Segment Open

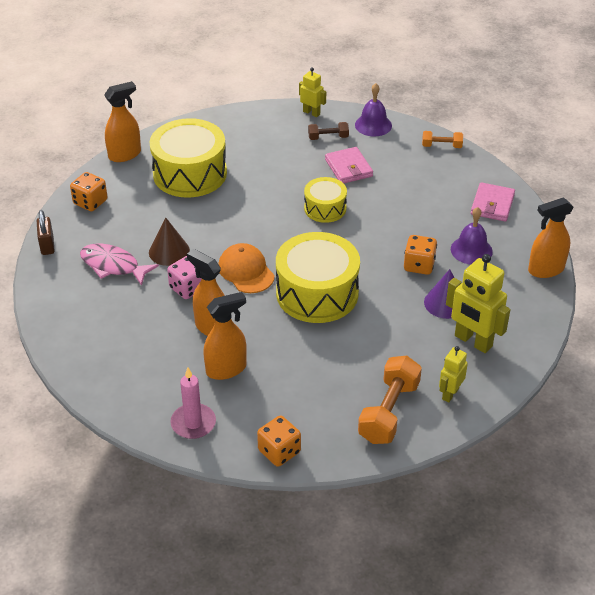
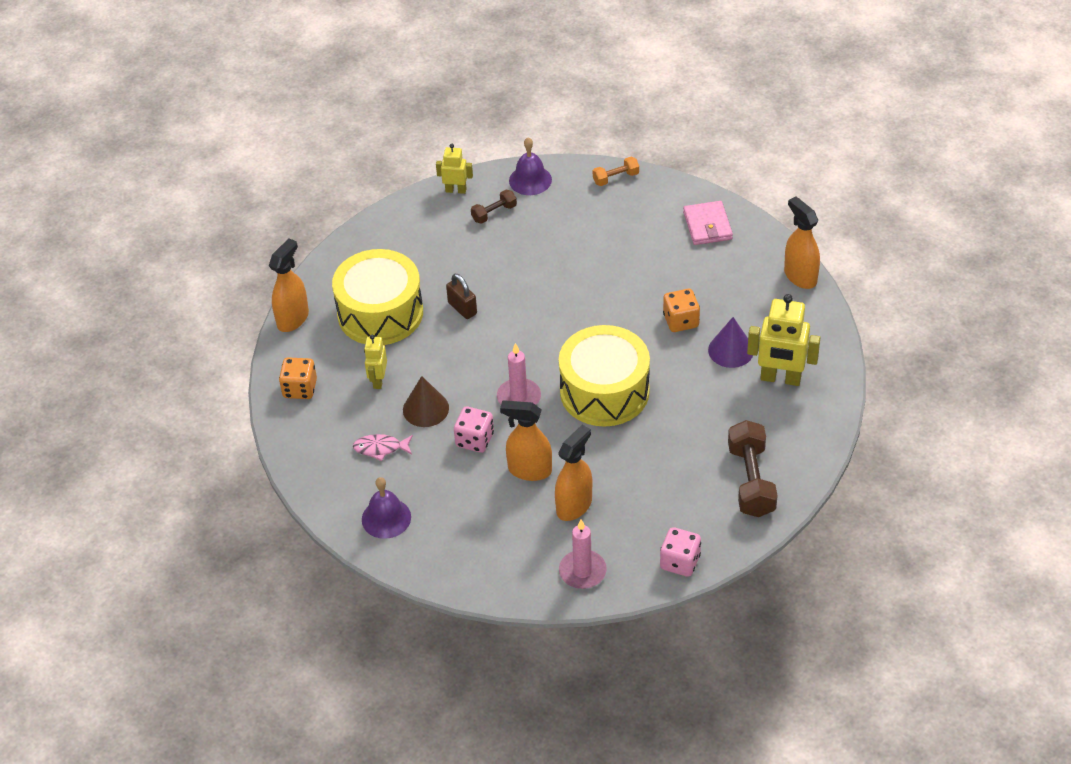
camera: 25 degrees left, 5 degrees up
brown padlock [37,210,55,255] -> brown padlock moved to [446,274,477,319]
pink fish [80,243,159,286] -> pink fish [353,434,413,461], size x0.65
orange cap [218,243,275,293] -> pink candle [497,343,541,405]
orange dice [257,416,301,467] -> pink dice [660,527,701,577]
yellow drum [304,177,347,223] -> none
pink wallet [325,147,373,183] -> none
orange dumbbell [358,356,422,444] -> brown dumbbell [728,420,778,517]
yellow robot [439,346,468,403] -> yellow robot moved to [364,334,387,389]
purple bell [451,207,493,264] -> purple bell moved to [362,477,411,539]
orange spray bottle [528,197,574,278] -> orange spray bottle turned 105 degrees clockwise [784,197,820,289]

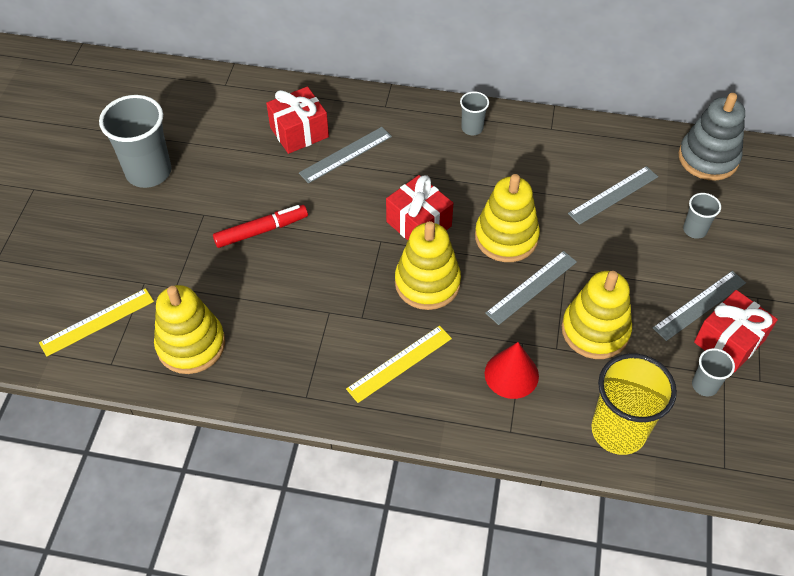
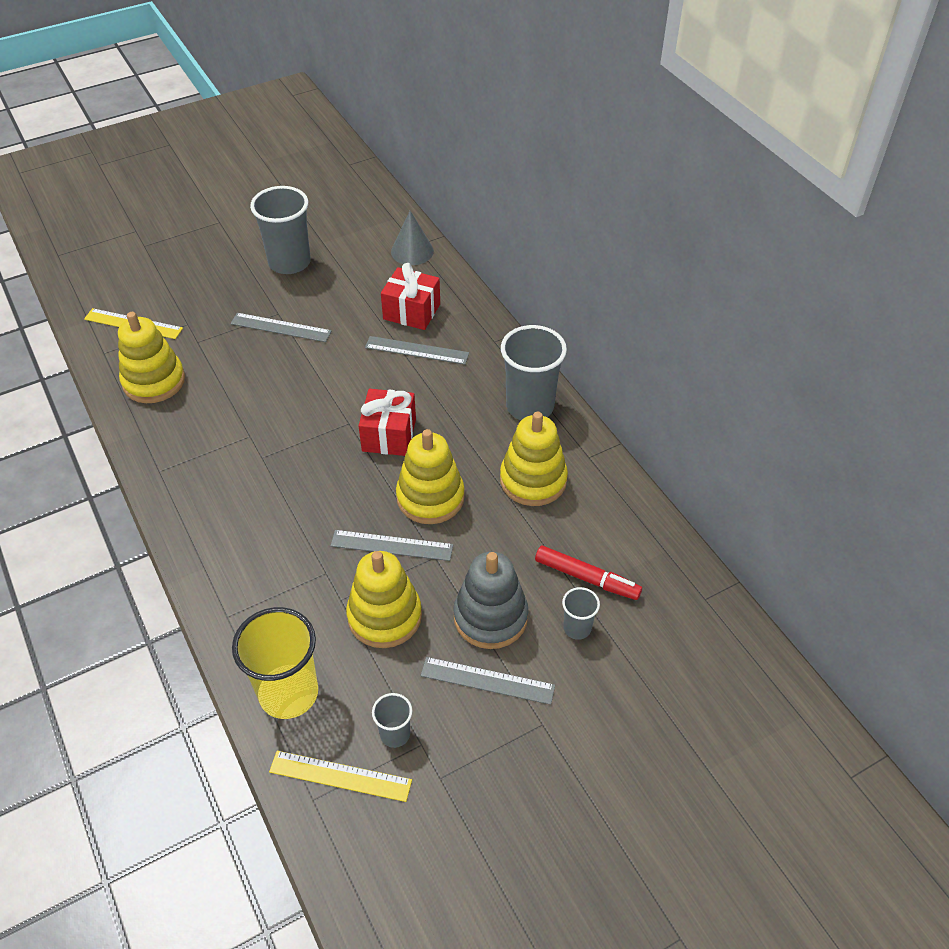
camera: 50 degrees right, 5 degrees down
red marker [213,205,308,248] -> red marker moved to [535,545,642,600]
yellow ruler [346,326,452,403] -> yellow ruler moved to [269,751,412,802]
yellow stacking toy [395,221,461,310] -> yellow stacking toy moved to [500,412,568,506]
grey cup [460,92,489,135] -> grey cup [501,325,567,420], size x2.03
red cone [485,342,539,399] -> none
grey ruler [568,166,658,225] -> grey ruler moved to [230,313,331,342]
grey stacking toy [678,93,745,181] -> grey stacking toy moved to [453,552,529,649]
red gift [694,290,778,372] -> none
none -> grey cone [391,211,434,265]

Segment Closed

> WHAT NEEDS TO BE DONE
Take the material above and output only the lines from the one that contains "orange spray bottle [528,197,574,278]" through the one that contains "red cone [485,342,539,399] -> none", ends included and images left out.

> WRITTEN ANSWER
orange spray bottle [528,197,574,278] -> orange spray bottle turned 105 degrees clockwise [784,197,820,289]

camera: 50 degrees right, 5 degrees down
red marker [213,205,308,248] -> red marker moved to [535,545,642,600]
yellow ruler [346,326,452,403] -> yellow ruler moved to [269,751,412,802]
yellow stacking toy [395,221,461,310] -> yellow stacking toy moved to [500,412,568,506]
grey cup [460,92,489,135] -> grey cup [501,325,567,420], size x2.03
red cone [485,342,539,399] -> none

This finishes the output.